> **Set task**
Can you write out all of the material again, substituting "image" for every "screenshot", changing nothing else and leaving the pictures out?

> **Stored records**

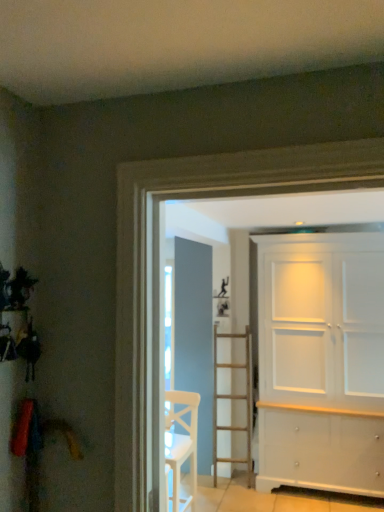
The width and height of the screenshot is (384, 512). What do you see at coordinates (180, 444) in the screenshot?
I see `white wooden chair at center` at bounding box center [180, 444].

This screenshot has width=384, height=512. I want to click on white wooden chair at center, so tap(180, 444).

What do you see at coordinates (321, 362) in the screenshot?
I see `white painted wood cabinet at right` at bounding box center [321, 362].

Locate an element on the screen. This screenshot has height=512, width=384. white painted wood cabinet at right is located at coordinates (321, 362).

> **Complete response**
The width and height of the image is (384, 512). What do you see at coordinates (180, 444) in the image?
I see `white wooden chair at center` at bounding box center [180, 444].

This image has width=384, height=512. I want to click on white wooden chair at center, so tap(180, 444).

What do you see at coordinates (321, 362) in the image?
I see `white painted wood cabinet at right` at bounding box center [321, 362].

Locate an element on the screen. This image has height=512, width=384. white painted wood cabinet at right is located at coordinates (321, 362).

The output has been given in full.